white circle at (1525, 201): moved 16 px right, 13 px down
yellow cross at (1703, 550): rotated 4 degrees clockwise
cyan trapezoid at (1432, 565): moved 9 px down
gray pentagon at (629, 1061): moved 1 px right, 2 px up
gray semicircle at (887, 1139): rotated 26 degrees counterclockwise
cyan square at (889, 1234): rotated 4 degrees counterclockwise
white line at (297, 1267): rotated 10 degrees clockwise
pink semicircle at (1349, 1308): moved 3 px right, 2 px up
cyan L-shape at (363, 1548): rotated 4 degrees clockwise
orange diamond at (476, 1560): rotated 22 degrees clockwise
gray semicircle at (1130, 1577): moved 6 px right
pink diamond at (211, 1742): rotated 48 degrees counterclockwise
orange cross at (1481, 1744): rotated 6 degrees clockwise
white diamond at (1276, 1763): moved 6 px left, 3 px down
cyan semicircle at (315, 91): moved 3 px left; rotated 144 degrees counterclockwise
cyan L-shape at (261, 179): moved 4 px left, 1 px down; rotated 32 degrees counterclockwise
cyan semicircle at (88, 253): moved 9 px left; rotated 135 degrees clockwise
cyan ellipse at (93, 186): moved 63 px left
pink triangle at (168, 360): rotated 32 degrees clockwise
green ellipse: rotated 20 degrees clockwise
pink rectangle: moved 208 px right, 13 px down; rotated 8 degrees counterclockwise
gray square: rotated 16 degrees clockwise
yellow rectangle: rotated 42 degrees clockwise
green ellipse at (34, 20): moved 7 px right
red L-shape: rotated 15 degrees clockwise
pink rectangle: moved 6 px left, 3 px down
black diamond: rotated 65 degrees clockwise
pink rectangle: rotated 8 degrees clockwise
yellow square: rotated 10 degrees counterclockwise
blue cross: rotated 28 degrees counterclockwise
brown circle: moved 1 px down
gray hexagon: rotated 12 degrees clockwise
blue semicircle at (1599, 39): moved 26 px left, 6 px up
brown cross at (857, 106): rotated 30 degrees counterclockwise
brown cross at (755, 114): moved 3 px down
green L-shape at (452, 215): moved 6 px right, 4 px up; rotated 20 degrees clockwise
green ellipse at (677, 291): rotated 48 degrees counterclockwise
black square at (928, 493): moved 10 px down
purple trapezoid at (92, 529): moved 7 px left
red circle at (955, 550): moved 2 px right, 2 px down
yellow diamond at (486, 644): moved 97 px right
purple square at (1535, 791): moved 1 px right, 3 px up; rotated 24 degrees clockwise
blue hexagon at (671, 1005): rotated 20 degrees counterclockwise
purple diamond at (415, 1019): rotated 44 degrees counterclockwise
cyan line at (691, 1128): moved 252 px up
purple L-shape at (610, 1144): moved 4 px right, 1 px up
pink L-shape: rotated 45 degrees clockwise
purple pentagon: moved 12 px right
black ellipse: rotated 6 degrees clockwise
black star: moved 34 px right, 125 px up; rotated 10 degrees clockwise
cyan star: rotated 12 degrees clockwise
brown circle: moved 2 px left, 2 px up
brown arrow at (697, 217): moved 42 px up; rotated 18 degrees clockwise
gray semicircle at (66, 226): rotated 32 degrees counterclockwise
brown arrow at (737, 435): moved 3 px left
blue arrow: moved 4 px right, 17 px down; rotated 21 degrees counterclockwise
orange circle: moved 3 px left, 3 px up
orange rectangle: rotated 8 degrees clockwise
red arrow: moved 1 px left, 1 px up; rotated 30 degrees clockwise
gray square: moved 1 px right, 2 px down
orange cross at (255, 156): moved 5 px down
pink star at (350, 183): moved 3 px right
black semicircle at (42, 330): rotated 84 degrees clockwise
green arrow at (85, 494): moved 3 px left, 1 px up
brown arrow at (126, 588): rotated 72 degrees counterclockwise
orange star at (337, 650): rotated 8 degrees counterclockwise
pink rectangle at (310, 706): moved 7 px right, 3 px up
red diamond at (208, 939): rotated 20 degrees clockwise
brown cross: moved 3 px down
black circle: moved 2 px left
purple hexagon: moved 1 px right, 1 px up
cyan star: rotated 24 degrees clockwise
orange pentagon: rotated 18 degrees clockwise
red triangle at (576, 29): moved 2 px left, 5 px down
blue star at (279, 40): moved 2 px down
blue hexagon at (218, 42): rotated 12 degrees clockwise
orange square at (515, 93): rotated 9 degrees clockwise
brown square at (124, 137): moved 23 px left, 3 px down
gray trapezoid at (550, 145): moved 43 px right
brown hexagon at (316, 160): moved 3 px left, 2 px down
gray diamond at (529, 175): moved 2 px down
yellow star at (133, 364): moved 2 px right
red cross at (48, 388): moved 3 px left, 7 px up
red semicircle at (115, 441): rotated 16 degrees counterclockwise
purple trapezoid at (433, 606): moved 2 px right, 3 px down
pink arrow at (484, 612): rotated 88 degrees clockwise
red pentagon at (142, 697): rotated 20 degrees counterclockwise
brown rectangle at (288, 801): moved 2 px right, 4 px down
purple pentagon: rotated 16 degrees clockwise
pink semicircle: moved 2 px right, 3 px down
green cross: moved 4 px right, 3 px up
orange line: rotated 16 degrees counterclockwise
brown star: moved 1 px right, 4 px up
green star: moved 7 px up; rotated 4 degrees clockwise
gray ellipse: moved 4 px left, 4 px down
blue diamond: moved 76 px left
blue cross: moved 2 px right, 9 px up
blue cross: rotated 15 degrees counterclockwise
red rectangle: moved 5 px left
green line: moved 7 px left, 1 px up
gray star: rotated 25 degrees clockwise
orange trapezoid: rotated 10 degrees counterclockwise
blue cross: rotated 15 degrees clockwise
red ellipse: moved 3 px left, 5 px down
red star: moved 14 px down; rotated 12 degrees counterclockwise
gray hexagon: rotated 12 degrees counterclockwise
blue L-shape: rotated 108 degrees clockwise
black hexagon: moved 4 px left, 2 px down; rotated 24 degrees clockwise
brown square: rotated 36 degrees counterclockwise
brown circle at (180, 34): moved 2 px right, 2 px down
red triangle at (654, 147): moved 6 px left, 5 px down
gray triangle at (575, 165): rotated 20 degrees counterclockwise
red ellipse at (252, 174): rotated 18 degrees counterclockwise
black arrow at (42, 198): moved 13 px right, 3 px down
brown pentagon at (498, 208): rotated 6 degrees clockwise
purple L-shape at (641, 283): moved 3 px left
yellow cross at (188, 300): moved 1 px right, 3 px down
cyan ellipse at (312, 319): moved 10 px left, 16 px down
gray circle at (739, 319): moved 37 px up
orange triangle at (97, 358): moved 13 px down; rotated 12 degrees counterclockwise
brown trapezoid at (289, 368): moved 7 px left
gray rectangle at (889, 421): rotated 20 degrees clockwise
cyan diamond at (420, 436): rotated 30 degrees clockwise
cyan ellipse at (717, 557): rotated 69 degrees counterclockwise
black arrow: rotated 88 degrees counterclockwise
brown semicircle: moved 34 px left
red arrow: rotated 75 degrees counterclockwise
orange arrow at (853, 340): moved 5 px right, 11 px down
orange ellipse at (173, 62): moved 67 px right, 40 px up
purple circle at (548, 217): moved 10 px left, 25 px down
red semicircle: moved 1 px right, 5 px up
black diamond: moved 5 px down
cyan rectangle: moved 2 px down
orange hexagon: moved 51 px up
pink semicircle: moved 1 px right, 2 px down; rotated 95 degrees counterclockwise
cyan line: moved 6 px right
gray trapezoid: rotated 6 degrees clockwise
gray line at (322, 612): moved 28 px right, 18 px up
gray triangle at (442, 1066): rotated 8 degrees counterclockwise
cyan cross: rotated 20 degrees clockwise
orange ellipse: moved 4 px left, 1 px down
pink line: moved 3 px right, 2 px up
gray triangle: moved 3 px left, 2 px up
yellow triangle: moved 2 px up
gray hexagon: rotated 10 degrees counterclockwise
◇ ◇ ◇
Exercise prompt: Each line in the records above must be returned exactly as it stands.

Output below:
white circle at (1525, 201): moved 16 px right, 13 px down
yellow cross at (1703, 550): rotated 4 degrees clockwise
cyan trapezoid at (1432, 565): moved 9 px down
gray pentagon at (629, 1061): moved 1 px right, 2 px up
gray semicircle at (887, 1139): rotated 26 degrees counterclockwise
cyan square at (889, 1234): rotated 4 degrees counterclockwise
white line at (297, 1267): rotated 10 degrees clockwise
pink semicircle at (1349, 1308): moved 3 px right, 2 px up
cyan L-shape at (363, 1548): rotated 4 degrees clockwise
orange diamond at (476, 1560): rotated 22 degrees clockwise
gray semicircle at (1130, 1577): moved 6 px right
pink diamond at (211, 1742): rotated 48 degrees counterclockwise
orange cross at (1481, 1744): rotated 6 degrees clockwise
white diamond at (1276, 1763): moved 6 px left, 3 px down
cyan semicircle at (315, 91): moved 3 px left; rotated 144 degrees counterclockwise
cyan L-shape at (261, 179): moved 4 px left, 1 px down; rotated 32 degrees counterclockwise
cyan semicircle at (88, 253): moved 9 px left; rotated 135 degrees clockwise
cyan ellipse at (93, 186): moved 63 px left
pink triangle at (168, 360): rotated 32 degrees clockwise
green ellipse: rotated 20 degrees clockwise
pink rectangle: moved 208 px right, 13 px down; rotated 8 degrees counterclockwise
gray square: rotated 16 degrees clockwise
yellow rectangle: rotated 42 degrees clockwise
green ellipse at (34, 20): moved 7 px right
red L-shape: rotated 15 degrees clockwise
pink rectangle: moved 6 px left, 3 px down
black diamond: rotated 65 degrees clockwise
pink rectangle: rotated 8 degrees clockwise
yellow square: rotated 10 degrees counterclockwise
blue cross: rotated 28 degrees counterclockwise
brown circle: moved 1 px down
gray hexagon: rotated 12 degrees clockwise
blue semicircle at (1599, 39): moved 26 px left, 6 px up
brown cross at (857, 106): rotated 30 degrees counterclockwise
brown cross at (755, 114): moved 3 px down
green L-shape at (452, 215): moved 6 px right, 4 px up; rotated 20 degrees clockwise
green ellipse at (677, 291): rotated 48 degrees counterclockwise
black square at (928, 493): moved 10 px down
purple trapezoid at (92, 529): moved 7 px left
red circle at (955, 550): moved 2 px right, 2 px down
yellow diamond at (486, 644): moved 97 px right
purple square at (1535, 791): moved 1 px right, 3 px up; rotated 24 degrees clockwise
blue hexagon at (671, 1005): rotated 20 degrees counterclockwise
purple diamond at (415, 1019): rotated 44 degrees counterclockwise
cyan line at (691, 1128): moved 252 px up
purple L-shape at (610, 1144): moved 4 px right, 1 px up
pink L-shape: rotated 45 degrees clockwise
purple pentagon: moved 12 px right
black ellipse: rotated 6 degrees clockwise
black star: moved 34 px right, 125 px up; rotated 10 degrees clockwise
cyan star: rotated 12 degrees clockwise
brown circle: moved 2 px left, 2 px up
brown arrow at (697, 217): moved 42 px up; rotated 18 degrees clockwise
gray semicircle at (66, 226): rotated 32 degrees counterclockwise
brown arrow at (737, 435): moved 3 px left
blue arrow: moved 4 px right, 17 px down; rotated 21 degrees counterclockwise
orange circle: moved 3 px left, 3 px up
orange rectangle: rotated 8 degrees clockwise
red arrow: moved 1 px left, 1 px up; rotated 30 degrees clockwise
gray square: moved 1 px right, 2 px down
orange cross at (255, 156): moved 5 px down
pink star at (350, 183): moved 3 px right
black semicircle at (42, 330): rotated 84 degrees clockwise
green arrow at (85, 494): moved 3 px left, 1 px up
brown arrow at (126, 588): rotated 72 degrees counterclockwise
orange star at (337, 650): rotated 8 degrees counterclockwise
pink rectangle at (310, 706): moved 7 px right, 3 px up
red diamond at (208, 939): rotated 20 degrees clockwise
brown cross: moved 3 px down
black circle: moved 2 px left
purple hexagon: moved 1 px right, 1 px up
cyan star: rotated 24 degrees clockwise
orange pentagon: rotated 18 degrees clockwise
red triangle at (576, 29): moved 2 px left, 5 px down
blue star at (279, 40): moved 2 px down
blue hexagon at (218, 42): rotated 12 degrees clockwise
orange square at (515, 93): rotated 9 degrees clockwise
brown square at (124, 137): moved 23 px left, 3 px down
gray trapezoid at (550, 145): moved 43 px right
brown hexagon at (316, 160): moved 3 px left, 2 px down
gray diamond at (529, 175): moved 2 px down
yellow star at (133, 364): moved 2 px right
red cross at (48, 388): moved 3 px left, 7 px up
red semicircle at (115, 441): rotated 16 degrees counterclockwise
purple trapezoid at (433, 606): moved 2 px right, 3 px down
pink arrow at (484, 612): rotated 88 degrees clockwise
red pentagon at (142, 697): rotated 20 degrees counterclockwise
brown rectangle at (288, 801): moved 2 px right, 4 px down
purple pentagon: rotated 16 degrees clockwise
pink semicircle: moved 2 px right, 3 px down
green cross: moved 4 px right, 3 px up
orange line: rotated 16 degrees counterclockwise
brown star: moved 1 px right, 4 px up
green star: moved 7 px up; rotated 4 degrees clockwise
gray ellipse: moved 4 px left, 4 px down
blue diamond: moved 76 px left
blue cross: moved 2 px right, 9 px up
blue cross: rotated 15 degrees counterclockwise
red rectangle: moved 5 px left
green line: moved 7 px left, 1 px up
gray star: rotated 25 degrees clockwise
orange trapezoid: rotated 10 degrees counterclockwise
blue cross: rotated 15 degrees clockwise
red ellipse: moved 3 px left, 5 px down
red star: moved 14 px down; rotated 12 degrees counterclockwise
gray hexagon: rotated 12 degrees counterclockwise
blue L-shape: rotated 108 degrees clockwise
black hexagon: moved 4 px left, 2 px down; rotated 24 degrees clockwise
brown square: rotated 36 degrees counterclockwise
brown circle at (180, 34): moved 2 px right, 2 px down
red triangle at (654, 147): moved 6 px left, 5 px down
gray triangle at (575, 165): rotated 20 degrees counterclockwise
red ellipse at (252, 174): rotated 18 degrees counterclockwise
black arrow at (42, 198): moved 13 px right, 3 px down
brown pentagon at (498, 208): rotated 6 degrees clockwise
purple L-shape at (641, 283): moved 3 px left
yellow cross at (188, 300): moved 1 px right, 3 px down
cyan ellipse at (312, 319): moved 10 px left, 16 px down
gray circle at (739, 319): moved 37 px up
orange triangle at (97, 358): moved 13 px down; rotated 12 degrees counterclockwise
brown trapezoid at (289, 368): moved 7 px left
gray rectangle at (889, 421): rotated 20 degrees clockwise
cyan diamond at (420, 436): rotated 30 degrees clockwise
cyan ellipse at (717, 557): rotated 69 degrees counterclockwise
black arrow: rotated 88 degrees counterclockwise
brown semicircle: moved 34 px left
red arrow: rotated 75 degrees counterclockwise
orange arrow at (853, 340): moved 5 px right, 11 px down
orange ellipse at (173, 62): moved 67 px right, 40 px up
purple circle at (548, 217): moved 10 px left, 25 px down
red semicircle: moved 1 px right, 5 px up
black diamond: moved 5 px down
cyan rectangle: moved 2 px down
orange hexagon: moved 51 px up
pink semicircle: moved 1 px right, 2 px down; rotated 95 degrees counterclockwise
cyan line: moved 6 px right
gray trapezoid: rotated 6 degrees clockwise
gray line at (322, 612): moved 28 px right, 18 px up
gray triangle at (442, 1066): rotated 8 degrees counterclockwise
cyan cross: rotated 20 degrees clockwise
orange ellipse: moved 4 px left, 1 px down
pink line: moved 3 px right, 2 px up
gray triangle: moved 3 px left, 2 px up
yellow triangle: moved 2 px up
gray hexagon: rotated 10 degrees counterclockwise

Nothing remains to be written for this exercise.